§ **SUPPLIED DATA**:
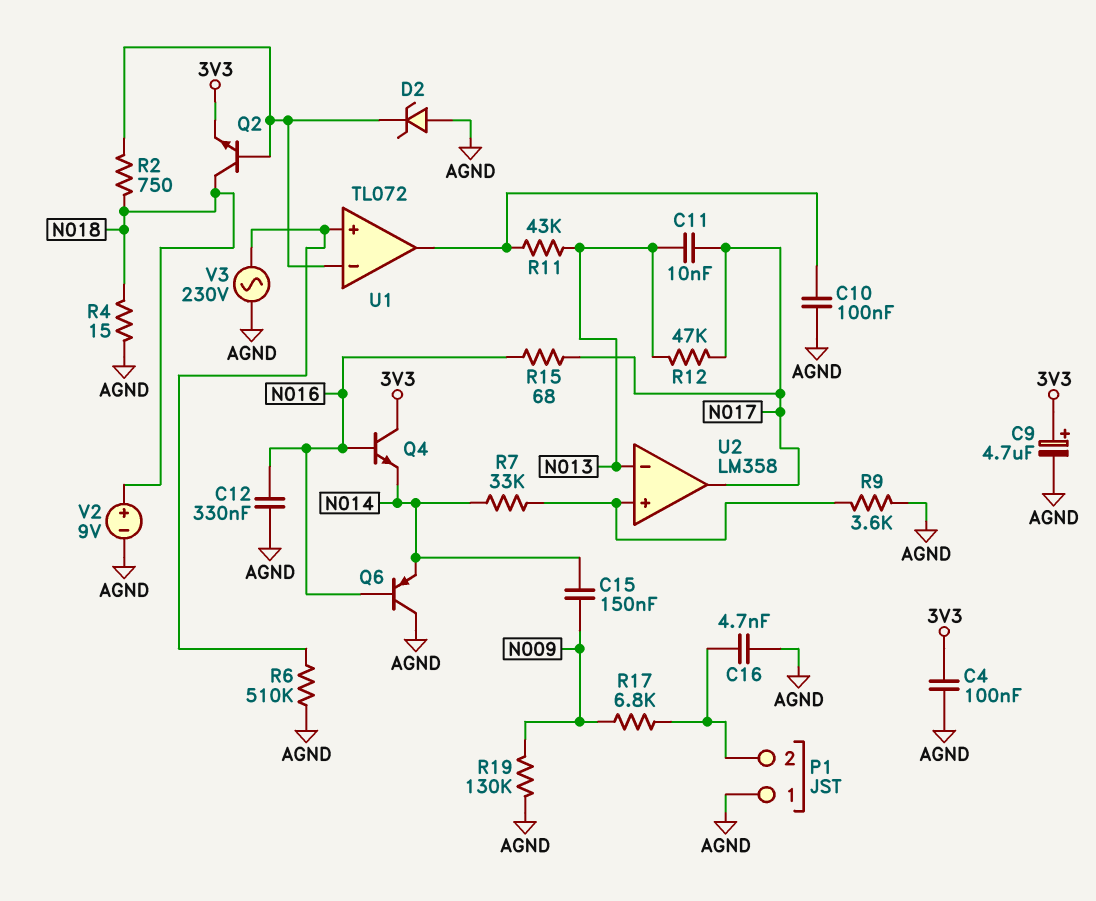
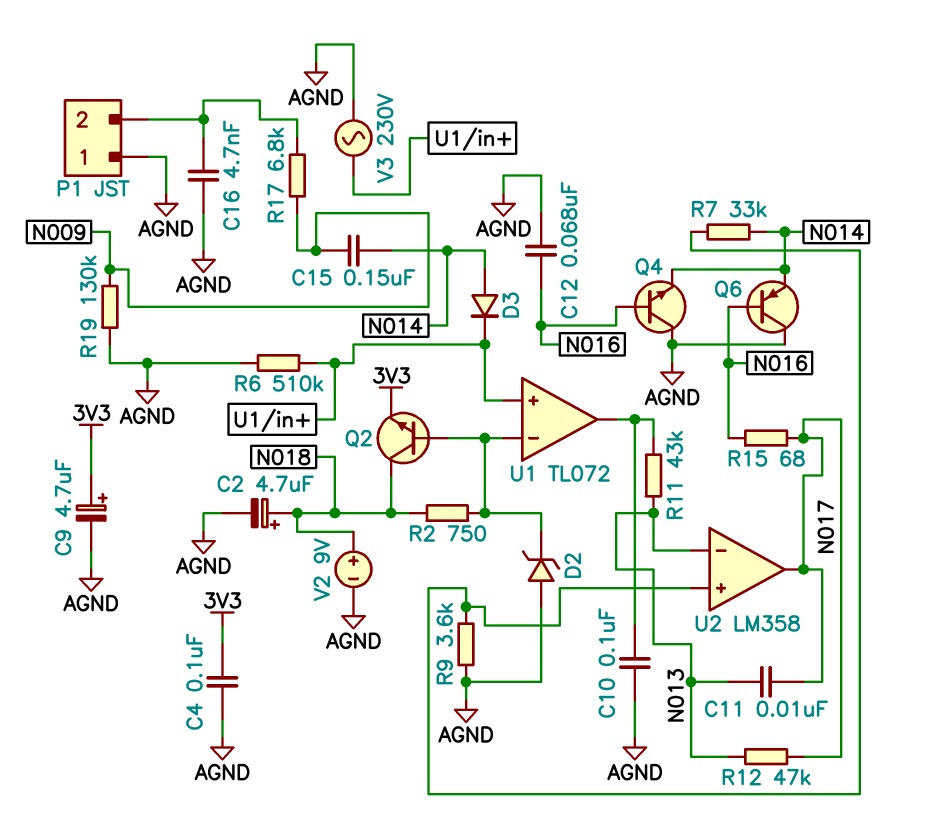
C2: none -> 4.7uF (plus N018, minus AGND)
C12: 330nF (AGND, N016) -> 68nF (AGND, N016)
D3: none -> diode (A N014, K U1/in+)
Q4: NPN (B N016, C 3V3, E N014) -> NPN (B N016, C AGND, E N014)
R4: 15 (AGND, N018) -> none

§ **AIM OF THE TASK**:
What you return should match the material word for word, apart from the pictures.

§ **RESULT OF THE EXERCISE**:
C2: none -> 4.7uF (plus N018, minus AGND)
C12: 330nF (AGND, N016) -> 68nF (AGND, N016)
D3: none -> diode (A N014, K U1/in+)
Q4: NPN (B N016, C 3V3, E N014) -> NPN (B N016, C AGND, E N014)
R4: 15 (AGND, N018) -> none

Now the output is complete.